■ WHAT TO DO: With pictures omitted, restate the data word for word.

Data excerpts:
%%
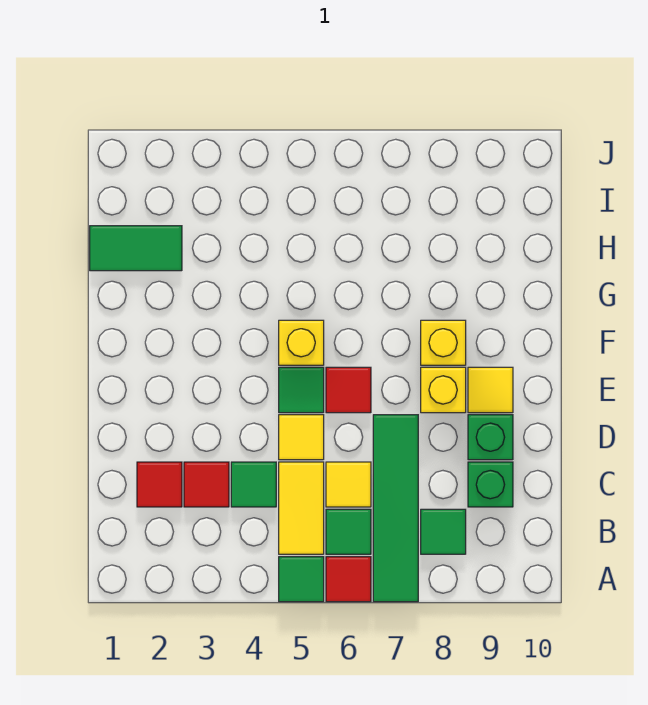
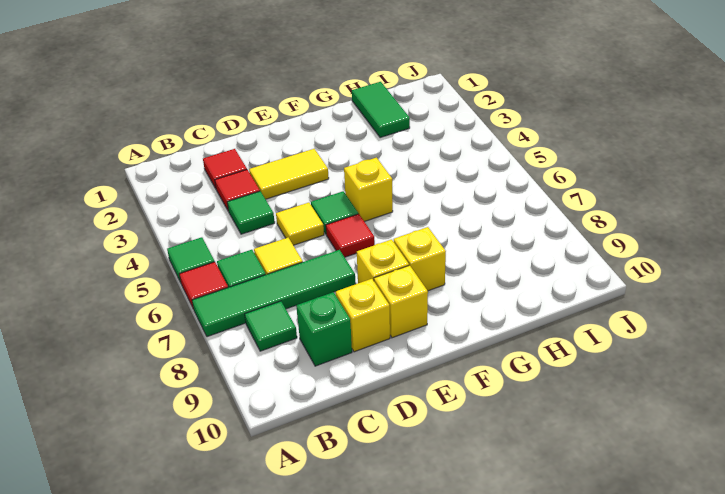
yellow tile B5:C5 level 1 -> yellow tile D3:E3 level 1
green brick D9 level 1 -> yellow brick D9 level 1
yellow tile E9 level 1 -> yellow brick E9 level 1

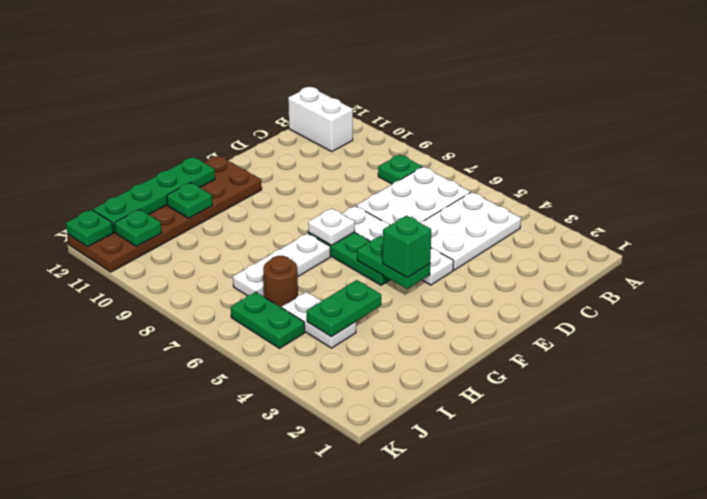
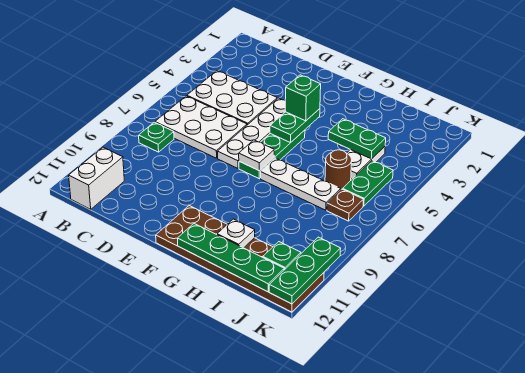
green plate H11 level 2 -> white plate H11 level 2
none -> brown plate J7 level 1
green plate K12 level 2 -> green plate K10:K12 level 2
%%
■ EXPECTED OUTPUT:
yellow tile B5:C5 level 1 -> yellow tile D3:E3 level 1
green brick D9 level 1 -> yellow brick D9 level 1
yellow tile E9 level 1 -> yellow brick E9 level 1

green plate H11 level 2 -> white plate H11 level 2
none -> brown plate J7 level 1
green plate K12 level 2 -> green plate K10:K12 level 2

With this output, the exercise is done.